_WHAT YOU ARE ASKED TO DO_
Only lines holding the word "green" are wanted from the records; copy all of them.

----

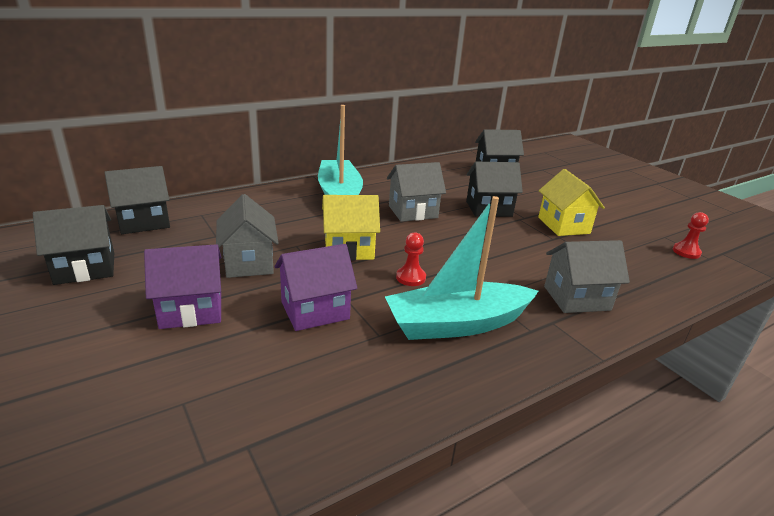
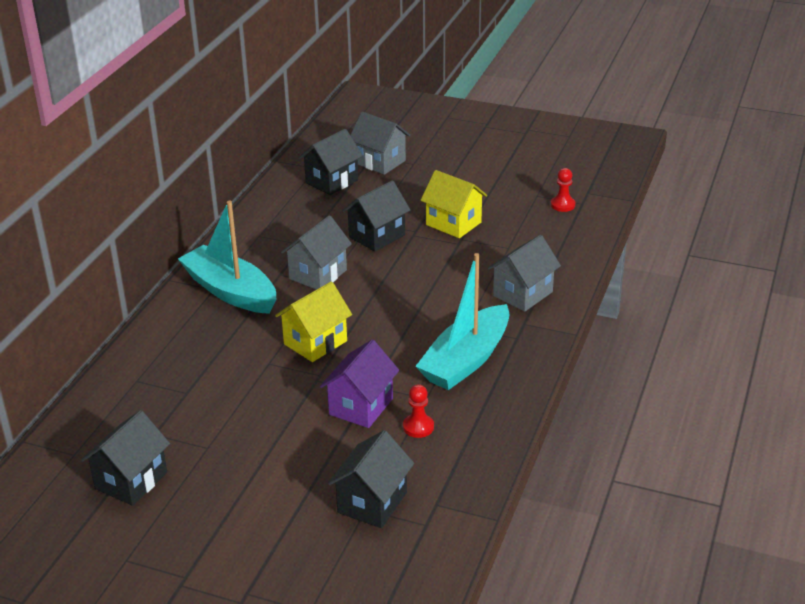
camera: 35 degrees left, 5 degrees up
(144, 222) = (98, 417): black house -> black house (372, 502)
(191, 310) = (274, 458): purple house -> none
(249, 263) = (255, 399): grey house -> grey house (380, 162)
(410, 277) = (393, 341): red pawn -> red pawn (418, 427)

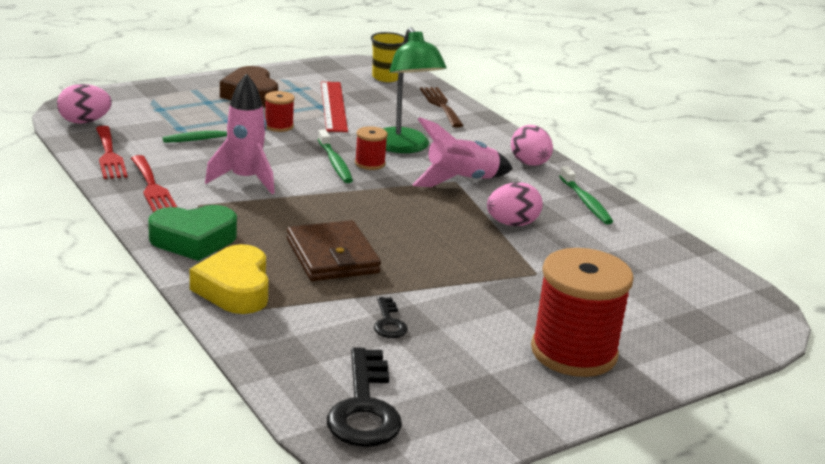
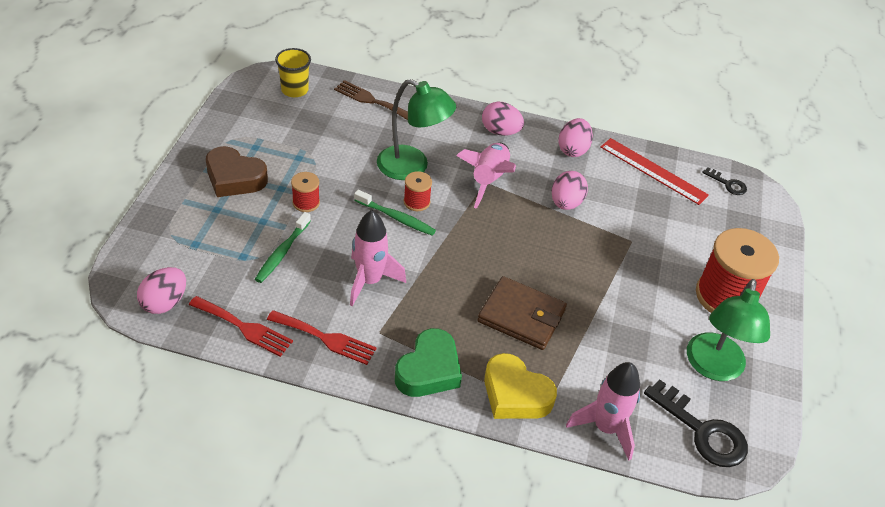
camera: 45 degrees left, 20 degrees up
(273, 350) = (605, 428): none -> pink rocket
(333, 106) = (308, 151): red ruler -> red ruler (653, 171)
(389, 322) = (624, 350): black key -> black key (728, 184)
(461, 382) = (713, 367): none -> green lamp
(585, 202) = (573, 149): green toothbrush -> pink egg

----

_RESPONSE TO THIS TASK_
(461, 382) = (713, 367): none -> green lamp
(585, 202) = (573, 149): green toothbrush -> pink egg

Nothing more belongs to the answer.